Given information —
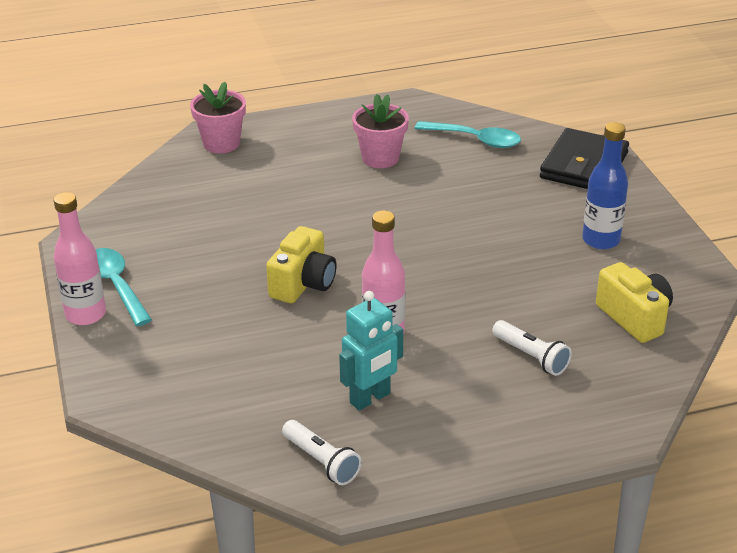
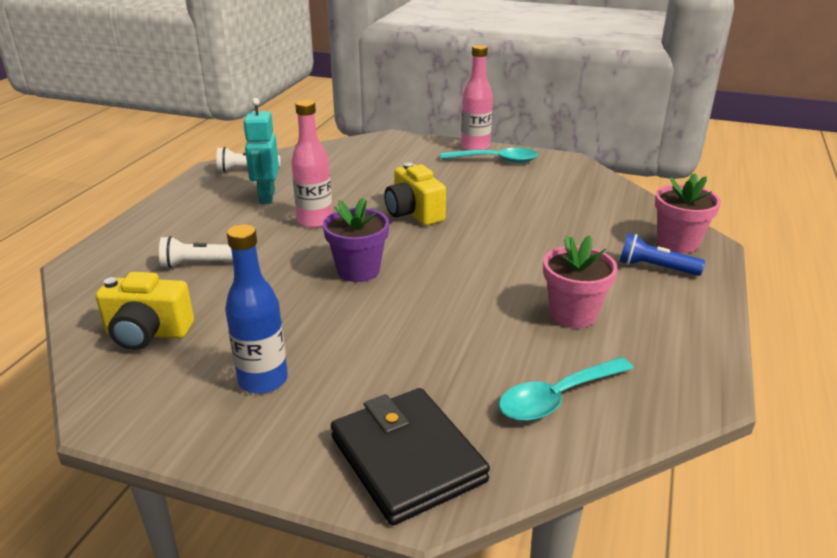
camera: 125 degrees right, 5 degrees down
none -> purple flower pot [323,198,389,282]
none -> blue flashlight [620,233,705,276]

Action item — Look through the data above. Copy every line with the string "none" in it.

Answer to this problem —
none -> purple flower pot [323,198,389,282]
none -> blue flashlight [620,233,705,276]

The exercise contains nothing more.